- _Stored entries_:

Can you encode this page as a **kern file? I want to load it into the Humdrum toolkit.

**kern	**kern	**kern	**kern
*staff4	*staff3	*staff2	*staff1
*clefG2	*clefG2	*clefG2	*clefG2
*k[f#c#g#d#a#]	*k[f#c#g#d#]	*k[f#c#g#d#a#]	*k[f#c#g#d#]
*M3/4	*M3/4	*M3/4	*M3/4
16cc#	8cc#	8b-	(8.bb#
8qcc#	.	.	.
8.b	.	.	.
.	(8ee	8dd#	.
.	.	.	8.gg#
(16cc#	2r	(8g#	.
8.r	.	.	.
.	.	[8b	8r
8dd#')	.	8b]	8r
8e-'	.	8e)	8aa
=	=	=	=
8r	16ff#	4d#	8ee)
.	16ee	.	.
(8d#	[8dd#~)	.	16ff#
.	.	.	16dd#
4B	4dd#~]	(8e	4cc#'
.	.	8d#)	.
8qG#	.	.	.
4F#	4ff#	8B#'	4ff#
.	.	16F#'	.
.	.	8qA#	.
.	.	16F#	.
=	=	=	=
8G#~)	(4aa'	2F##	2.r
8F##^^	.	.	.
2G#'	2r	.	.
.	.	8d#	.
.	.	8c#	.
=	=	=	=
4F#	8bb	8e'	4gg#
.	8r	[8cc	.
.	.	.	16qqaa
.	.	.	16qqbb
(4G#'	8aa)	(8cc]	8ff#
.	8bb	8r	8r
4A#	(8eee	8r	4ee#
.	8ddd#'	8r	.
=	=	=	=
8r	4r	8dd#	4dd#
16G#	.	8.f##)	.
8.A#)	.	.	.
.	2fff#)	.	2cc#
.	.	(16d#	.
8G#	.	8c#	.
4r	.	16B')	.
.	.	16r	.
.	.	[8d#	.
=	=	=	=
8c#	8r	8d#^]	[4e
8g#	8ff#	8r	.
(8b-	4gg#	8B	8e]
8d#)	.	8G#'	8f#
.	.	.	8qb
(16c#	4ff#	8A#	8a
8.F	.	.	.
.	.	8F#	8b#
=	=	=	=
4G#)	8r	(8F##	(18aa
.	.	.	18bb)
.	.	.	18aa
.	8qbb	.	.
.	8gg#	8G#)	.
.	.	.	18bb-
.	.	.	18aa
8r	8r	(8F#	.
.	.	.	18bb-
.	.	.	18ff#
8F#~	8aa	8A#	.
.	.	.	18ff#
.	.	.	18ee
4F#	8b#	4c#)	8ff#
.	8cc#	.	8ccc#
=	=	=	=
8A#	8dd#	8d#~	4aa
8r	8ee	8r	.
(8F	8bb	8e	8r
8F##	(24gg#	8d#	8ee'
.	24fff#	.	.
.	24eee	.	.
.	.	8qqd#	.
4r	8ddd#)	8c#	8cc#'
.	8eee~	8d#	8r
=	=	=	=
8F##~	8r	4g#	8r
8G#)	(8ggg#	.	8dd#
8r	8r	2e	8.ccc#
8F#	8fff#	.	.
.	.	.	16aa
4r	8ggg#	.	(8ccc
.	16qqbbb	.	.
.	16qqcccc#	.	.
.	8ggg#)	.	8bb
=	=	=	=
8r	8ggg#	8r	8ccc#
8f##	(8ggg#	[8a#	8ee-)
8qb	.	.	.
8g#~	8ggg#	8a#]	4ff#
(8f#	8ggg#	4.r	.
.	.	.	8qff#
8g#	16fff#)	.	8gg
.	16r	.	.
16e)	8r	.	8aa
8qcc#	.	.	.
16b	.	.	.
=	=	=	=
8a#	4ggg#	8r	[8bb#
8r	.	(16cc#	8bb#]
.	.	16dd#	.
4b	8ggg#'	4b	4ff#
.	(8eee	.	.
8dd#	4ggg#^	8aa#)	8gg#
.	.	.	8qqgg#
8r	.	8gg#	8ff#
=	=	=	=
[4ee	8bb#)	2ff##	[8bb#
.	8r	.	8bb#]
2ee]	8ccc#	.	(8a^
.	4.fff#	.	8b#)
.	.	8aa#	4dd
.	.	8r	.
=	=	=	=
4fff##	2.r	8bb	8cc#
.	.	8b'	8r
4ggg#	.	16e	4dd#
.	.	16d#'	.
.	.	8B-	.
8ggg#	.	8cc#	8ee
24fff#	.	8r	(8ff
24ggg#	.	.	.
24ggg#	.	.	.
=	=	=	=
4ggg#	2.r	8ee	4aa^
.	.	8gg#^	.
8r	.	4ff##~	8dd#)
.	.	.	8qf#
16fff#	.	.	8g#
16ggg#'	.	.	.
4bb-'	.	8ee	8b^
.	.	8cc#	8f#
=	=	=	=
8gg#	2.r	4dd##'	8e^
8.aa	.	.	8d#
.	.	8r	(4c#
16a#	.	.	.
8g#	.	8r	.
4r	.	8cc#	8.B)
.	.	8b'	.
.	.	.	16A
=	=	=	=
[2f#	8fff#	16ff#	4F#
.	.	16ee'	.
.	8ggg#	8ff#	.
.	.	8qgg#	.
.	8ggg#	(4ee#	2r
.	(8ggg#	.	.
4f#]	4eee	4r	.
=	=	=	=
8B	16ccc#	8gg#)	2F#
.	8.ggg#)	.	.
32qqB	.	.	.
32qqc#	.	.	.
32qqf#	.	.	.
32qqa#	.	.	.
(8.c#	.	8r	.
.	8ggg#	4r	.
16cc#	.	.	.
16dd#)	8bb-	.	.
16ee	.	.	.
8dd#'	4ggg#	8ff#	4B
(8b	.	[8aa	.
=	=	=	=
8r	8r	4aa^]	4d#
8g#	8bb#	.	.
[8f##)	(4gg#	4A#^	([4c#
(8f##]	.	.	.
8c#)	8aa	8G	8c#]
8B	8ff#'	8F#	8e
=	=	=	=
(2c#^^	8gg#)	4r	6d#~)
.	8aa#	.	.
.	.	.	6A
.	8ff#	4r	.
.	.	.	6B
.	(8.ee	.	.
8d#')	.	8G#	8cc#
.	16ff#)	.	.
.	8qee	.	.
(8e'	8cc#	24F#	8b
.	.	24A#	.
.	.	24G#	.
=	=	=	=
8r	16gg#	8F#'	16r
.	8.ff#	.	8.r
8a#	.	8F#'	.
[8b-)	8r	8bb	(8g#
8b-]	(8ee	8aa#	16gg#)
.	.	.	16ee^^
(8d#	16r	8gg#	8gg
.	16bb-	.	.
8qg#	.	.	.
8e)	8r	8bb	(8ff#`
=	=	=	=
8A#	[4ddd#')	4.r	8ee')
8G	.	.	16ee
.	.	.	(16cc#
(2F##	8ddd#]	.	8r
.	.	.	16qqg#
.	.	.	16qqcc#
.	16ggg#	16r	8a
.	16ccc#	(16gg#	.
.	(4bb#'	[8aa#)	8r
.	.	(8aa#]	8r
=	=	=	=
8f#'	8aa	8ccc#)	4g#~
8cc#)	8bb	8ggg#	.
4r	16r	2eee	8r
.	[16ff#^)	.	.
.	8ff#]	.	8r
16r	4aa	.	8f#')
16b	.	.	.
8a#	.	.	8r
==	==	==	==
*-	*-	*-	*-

- _PROBLEM STATEMENT_:
Tally the lines in the items that contain the string "kern", treating uppercase and lowercase as different. Give only the number.

- _SOLUTION FOR THIS EXERCISE_:
2